Exercise data Block Start

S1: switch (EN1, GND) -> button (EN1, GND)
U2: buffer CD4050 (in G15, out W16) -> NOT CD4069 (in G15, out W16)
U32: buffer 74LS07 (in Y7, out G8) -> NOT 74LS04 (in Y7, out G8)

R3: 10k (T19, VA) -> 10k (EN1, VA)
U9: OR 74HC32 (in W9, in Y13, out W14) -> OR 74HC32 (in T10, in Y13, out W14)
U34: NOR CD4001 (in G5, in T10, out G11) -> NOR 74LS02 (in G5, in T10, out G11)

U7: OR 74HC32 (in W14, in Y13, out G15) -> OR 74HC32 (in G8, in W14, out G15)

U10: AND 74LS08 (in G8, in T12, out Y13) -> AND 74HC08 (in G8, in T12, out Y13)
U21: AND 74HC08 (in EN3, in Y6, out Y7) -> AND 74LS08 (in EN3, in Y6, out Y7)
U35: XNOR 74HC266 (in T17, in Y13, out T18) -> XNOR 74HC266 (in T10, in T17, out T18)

Exercise data Block End
Exercise data Block Start

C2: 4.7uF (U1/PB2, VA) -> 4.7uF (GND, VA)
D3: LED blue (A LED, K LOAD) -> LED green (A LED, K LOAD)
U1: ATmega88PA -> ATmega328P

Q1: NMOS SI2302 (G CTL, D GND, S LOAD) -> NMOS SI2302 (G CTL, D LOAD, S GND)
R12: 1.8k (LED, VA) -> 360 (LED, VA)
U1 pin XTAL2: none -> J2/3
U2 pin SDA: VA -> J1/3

Exercise data Block End

* [Aim of the task] I'd like the lines above from the one with "U32: buffer 74LS07" up to and including the one with "U9: OR 74HC32" copied exactly, with no other lines.

* [Response area]
U32: buffer 74LS07 (in Y7, out G8) -> NOT 74LS04 (in Y7, out G8)

R3: 10k (T19, VA) -> 10k (EN1, VA)
U9: OR 74HC32 (in W9, in Y13, out W14) -> OR 74HC32 (in T10, in Y13, out W14)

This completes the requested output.